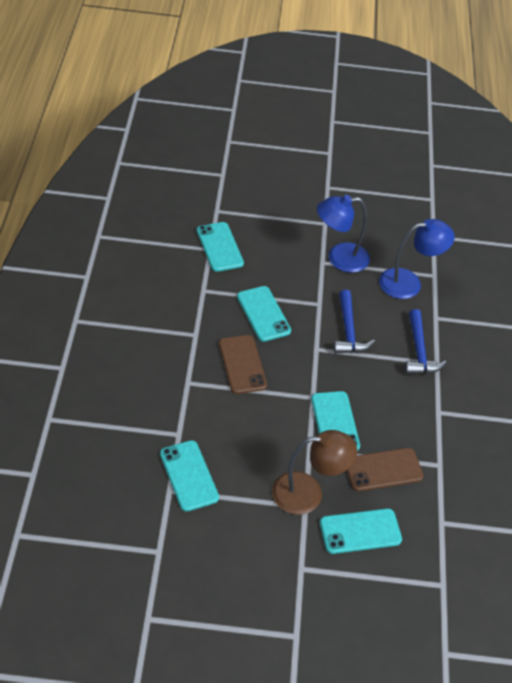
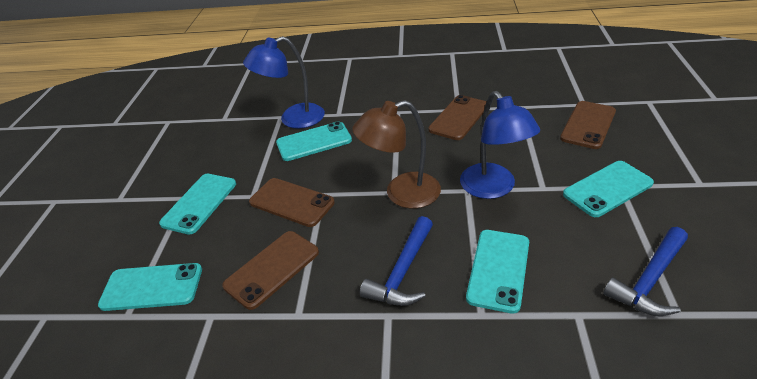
brown phone: 2 -> 4

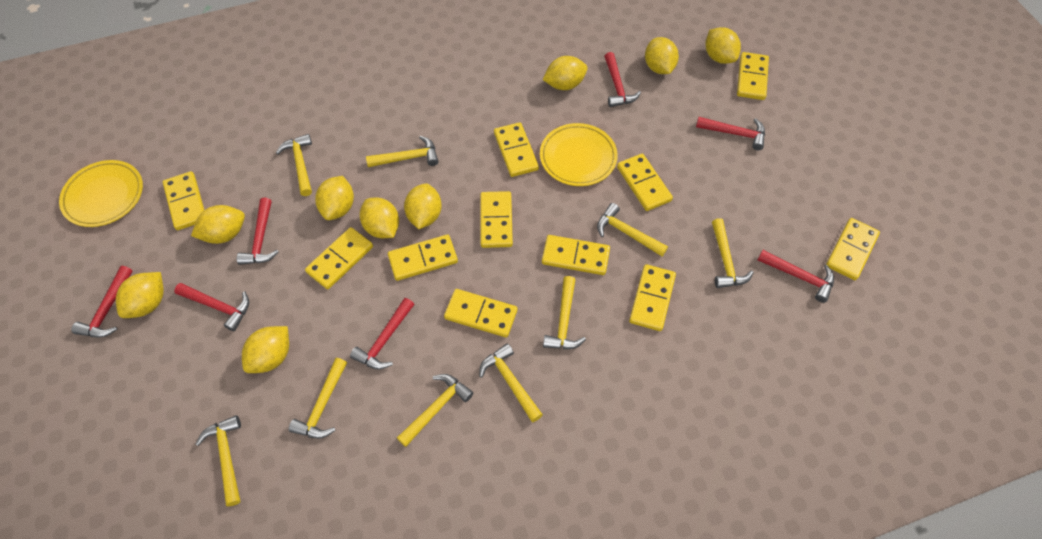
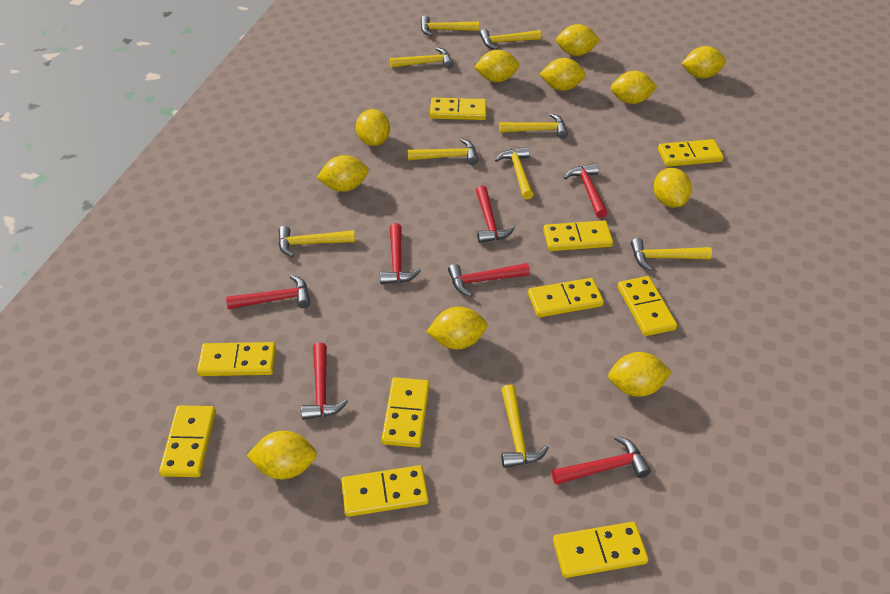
yellow domino: 11 -> 10
yellow lemon: 9 -> 11
yellow plate: 2 -> 0

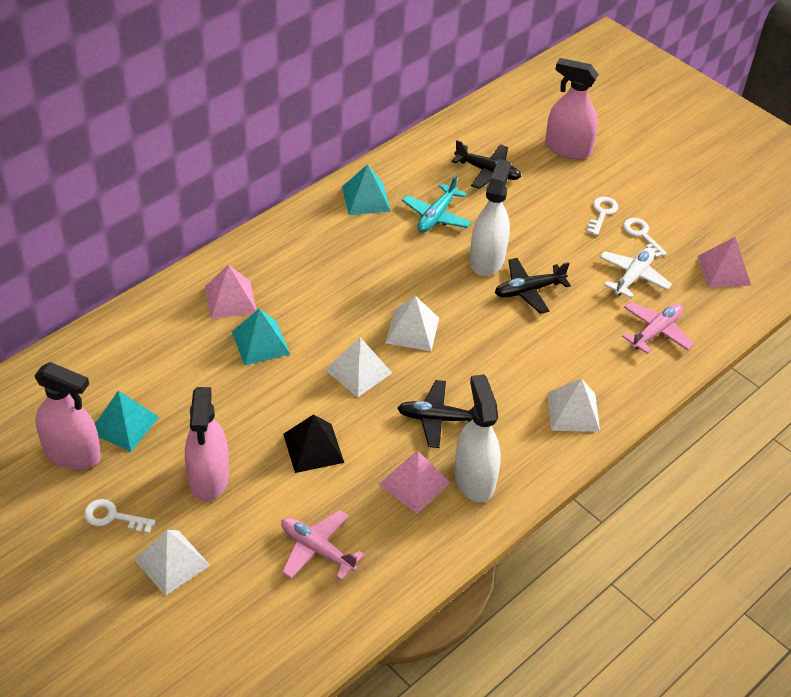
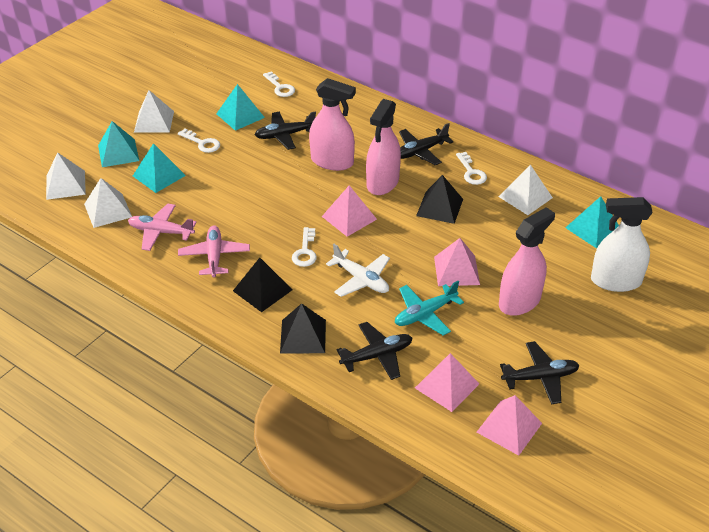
black plane: 3 -> 4
black pyramid: 1 -> 3
pink pyramid: 3 -> 4
turquoise pyramid: 3 -> 4
white key: 3 -> 4
white spray bottle: 2 -> 1

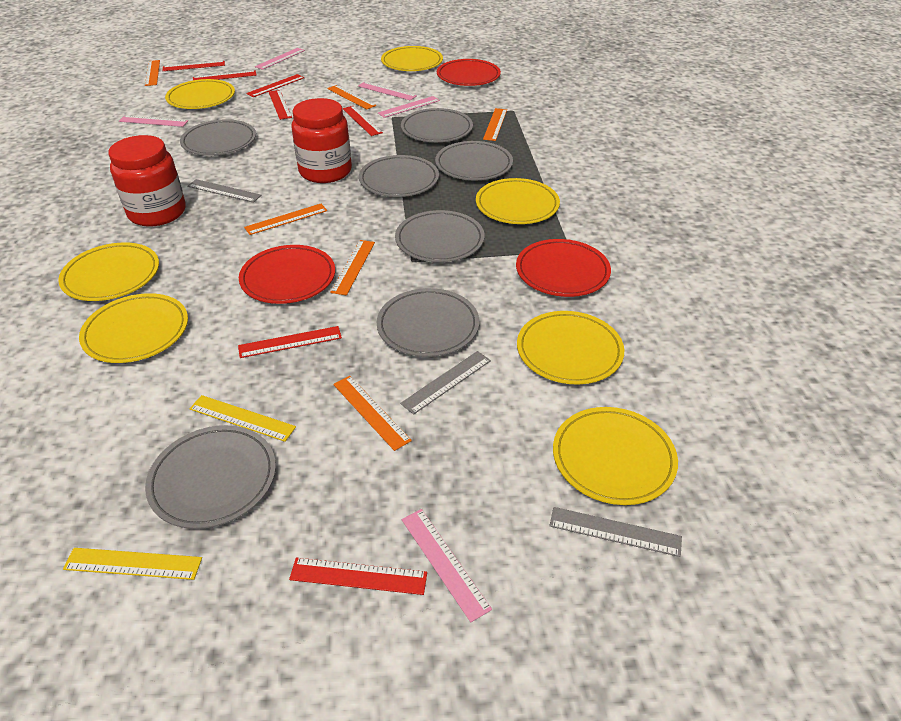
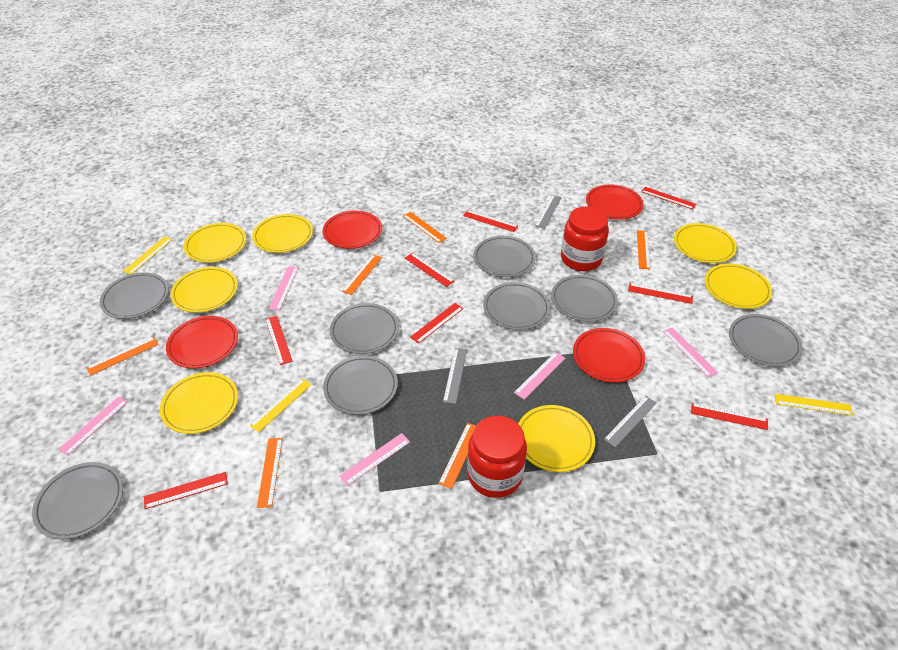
grey plate: 7 -> 8
red plate: 3 -> 4
red ruler: 7 -> 8
yellow ruler: 2 -> 3

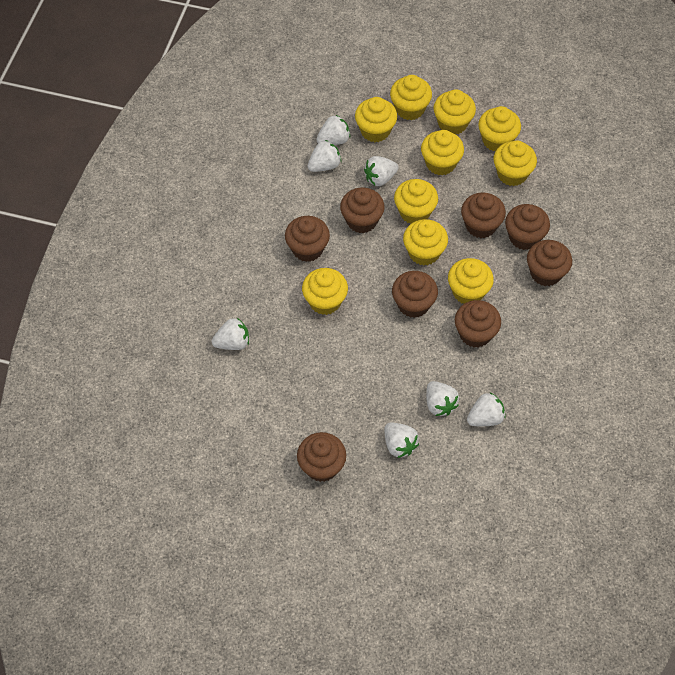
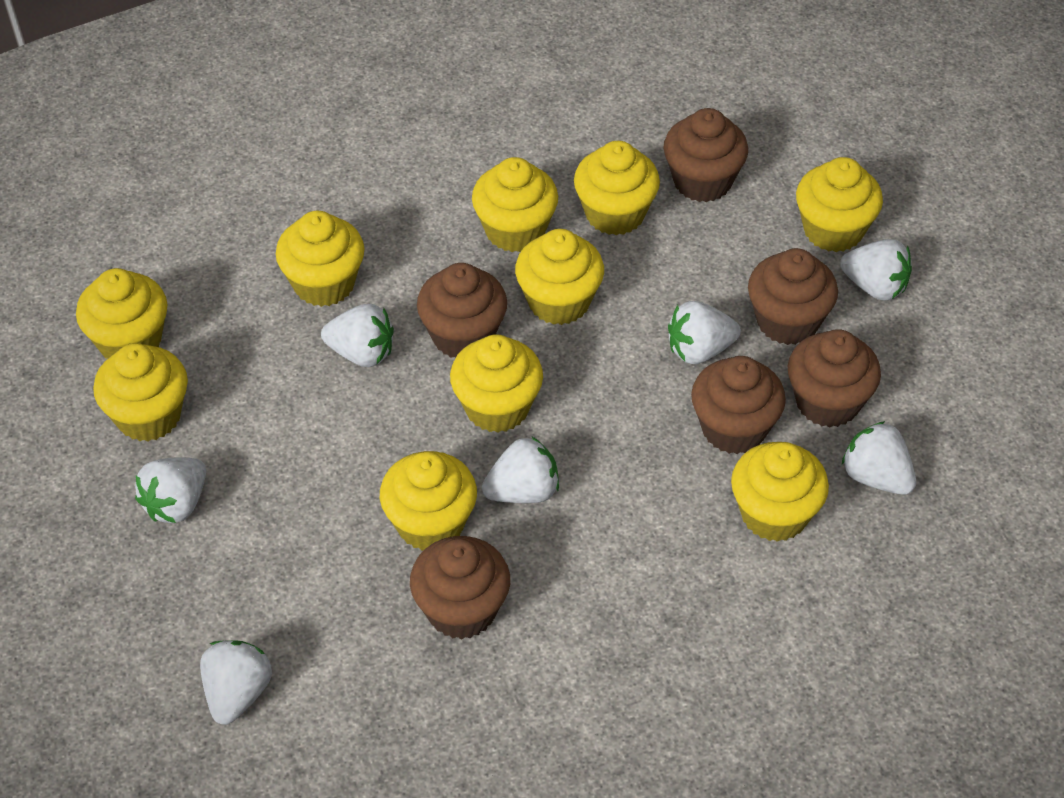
brown cupcake: 8 -> 6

◇ ◇ ◇ ◇

[WHAT TO PRODUCE]:
Please copy, exactly as written, the lines from the one that contains "black plane: 3 -> 4" through the end of the records, both ends included. Do not include the pictures.

[RESPONSE]:
black plane: 3 -> 4
black pyramid: 1 -> 3
pink pyramid: 3 -> 4
turquoise pyramid: 3 -> 4
white key: 3 -> 4
white spray bottle: 2 -> 1

grey plate: 7 -> 8
red plate: 3 -> 4
red ruler: 7 -> 8
yellow ruler: 2 -> 3

brown cupcake: 8 -> 6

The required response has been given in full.